■ Work order ■
Skip all pictures, then copy the lines from the start of the data through the line with "black cylinder [751,351,829,418]", keeping both ends.

■ Available data ■
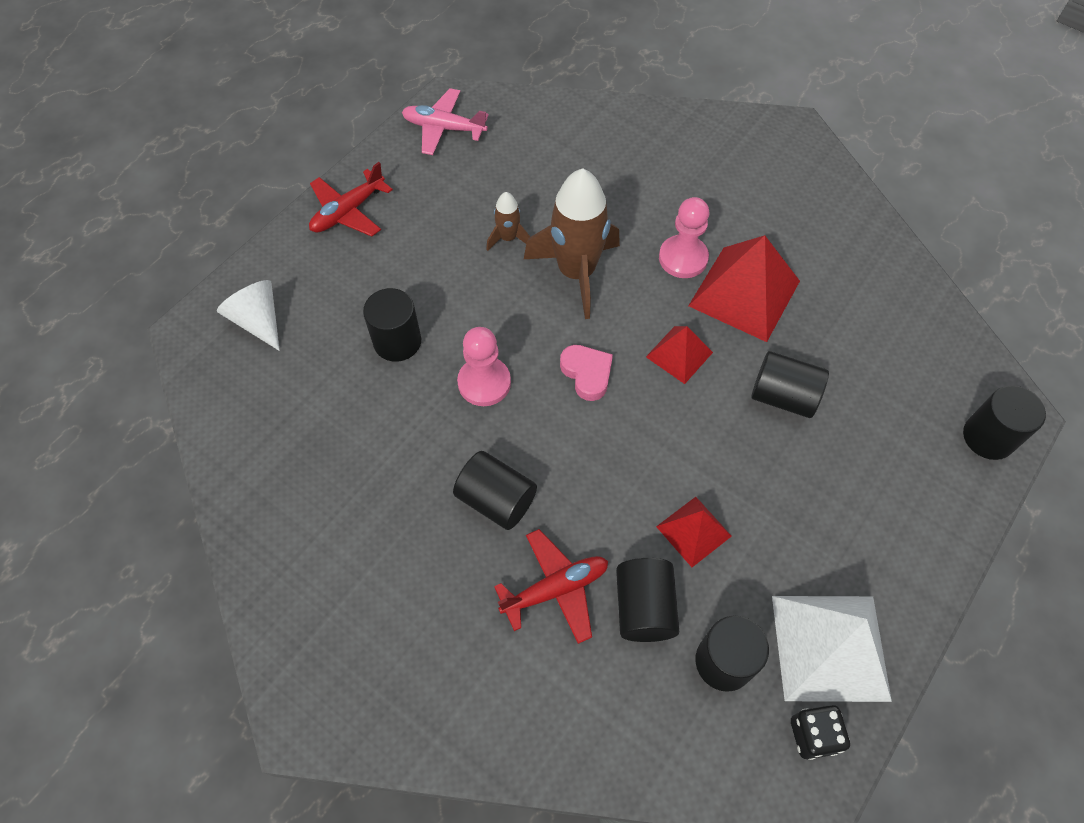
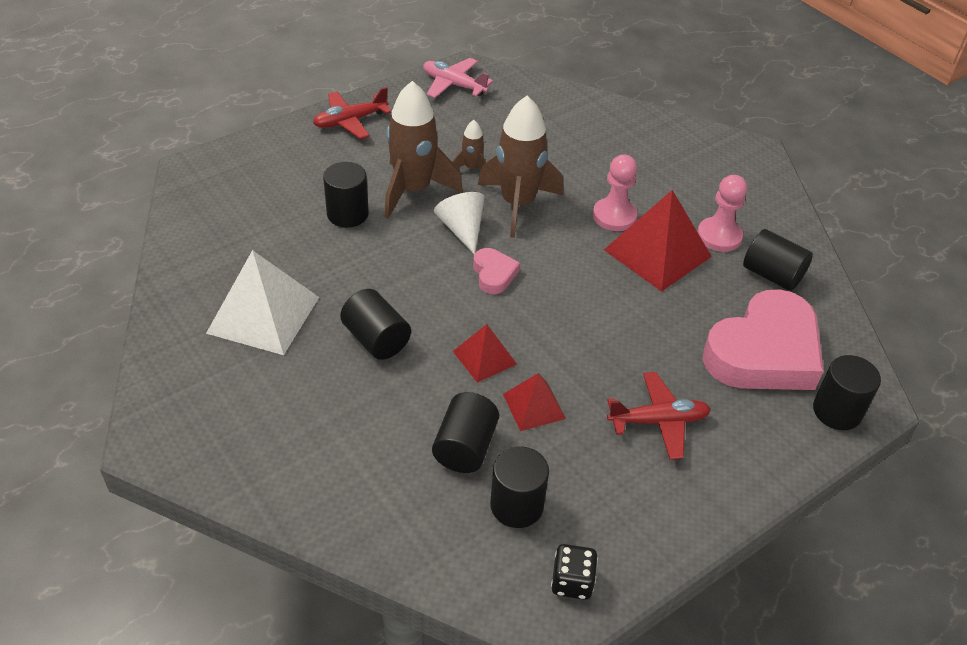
camera: 15 degrees right, 15 degrees down
white cone [217,280,280,351] -> white cone moved to [434,192,485,254]
pink pawn [457,327,511,406] -> pink pawn moved to [697,175,747,252]
red plane [494,529,608,644] -> red plane moved to [607,372,711,460]
red pyramid [646,326,713,384] -> red pyramid moved to [453,324,517,383]
black cylinder [751,351,829,418] -> black cylinder moved to [743,229,813,291]
white pyramid [772,596,892,702] -> white pyramid moved to [206,250,319,355]
none -> brown rocket [385,81,463,219]
none -> pink heart [702,289,824,390]

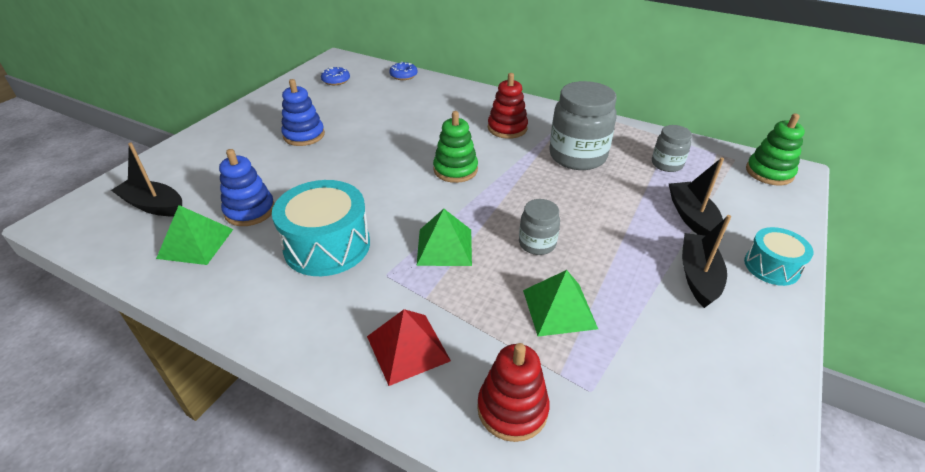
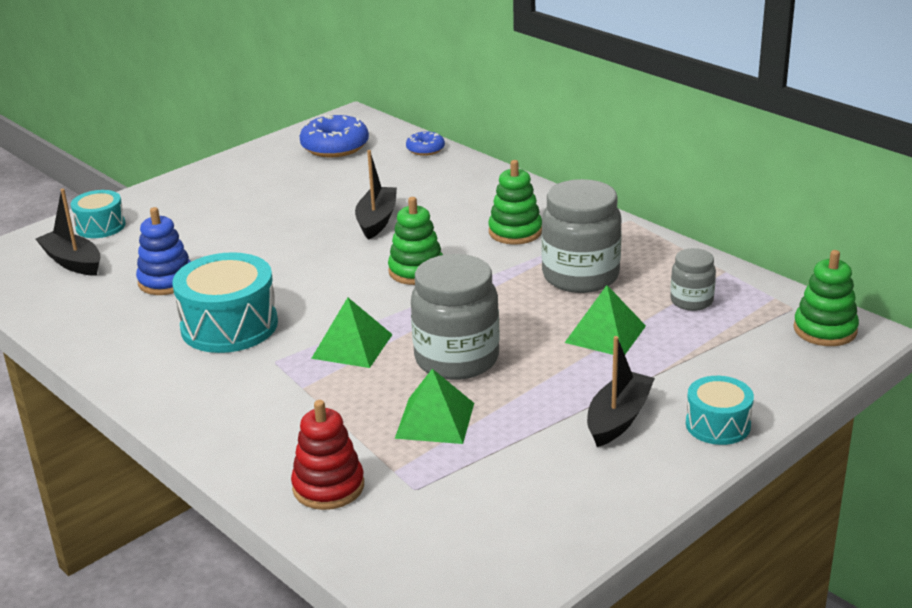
camera: 20 degrees right, 10 degrees down
green pyramid [156,205,233,265] -> green pyramid moved to [565,285,646,355]
blue stacking toy [281,79,325,146] -> none
blue donut [321,67,350,85] -> blue donut [299,114,369,157], size x1.79
red pyramid [367,309,451,386] -> none
red stacking toy [488,73,528,139] -> green stacking toy [488,160,542,245]
grey jar [519,199,560,255] -> grey jar [411,254,500,380], size x1.88
black boat [669,157,724,236] -> black boat moved to [355,150,397,240]
none -> turquoise drum [71,190,126,238]

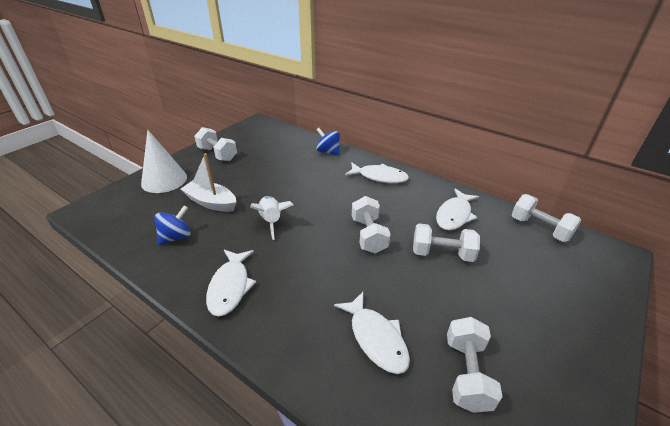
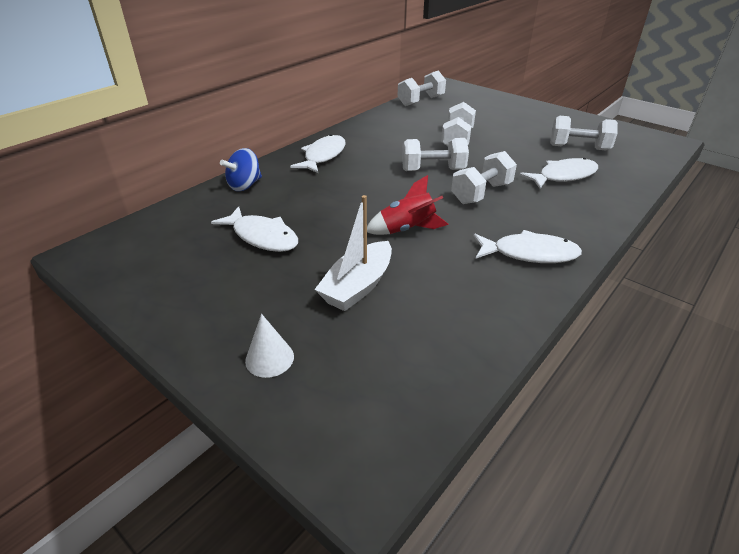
camera: 85 degrees left, 0 degrees up
white cone [141,130,187,193] -> white cone [245,314,294,378], size x0.52
blue spinning top [154,206,191,245] -> none
white dumbbell [194,127,237,161] -> white dumbbell moved to [451,151,517,204]
white rocket [250,196,293,240] -> red rocket [367,175,449,235]
white fish [436,189,479,230] -> white fish moved to [211,206,298,252]

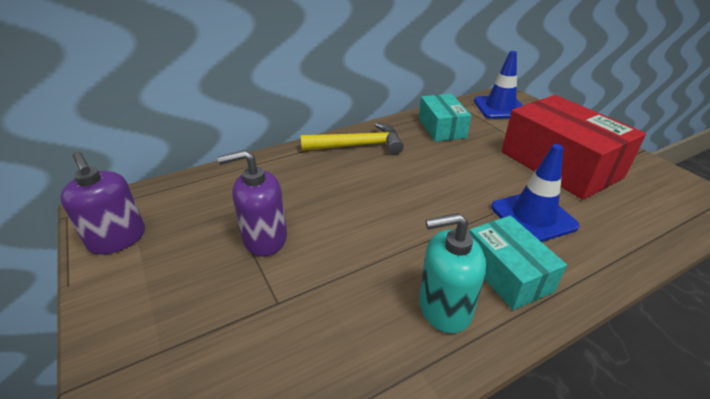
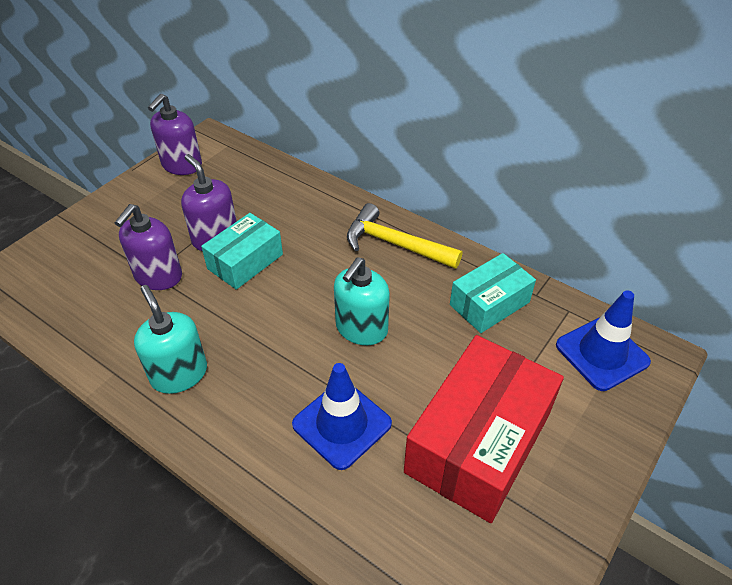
camera: 65 degrees right, 10 degrees up
yellow hammer [301,123,404,155] -> yellow hammer turned 150 degrees clockwise [347,203,463,269]
turquoise box [469,215,567,310] -> turquoise box moved to [201,213,283,290]
none -> purple soap dispenser [115,204,182,290]
none -> turquoise soap dispenser [334,257,390,345]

■ Task response ■
camera: 15 degrees right, 15 degrees down
white cone [217,280,280,351] -> white cone moved to [434,192,485,254]
pink pawn [457,327,511,406] -> pink pawn moved to [697,175,747,252]
red plane [494,529,608,644] -> red plane moved to [607,372,711,460]
red pyramid [646,326,713,384] -> red pyramid moved to [453,324,517,383]
black cylinder [751,351,829,418] -> black cylinder moved to [743,229,813,291]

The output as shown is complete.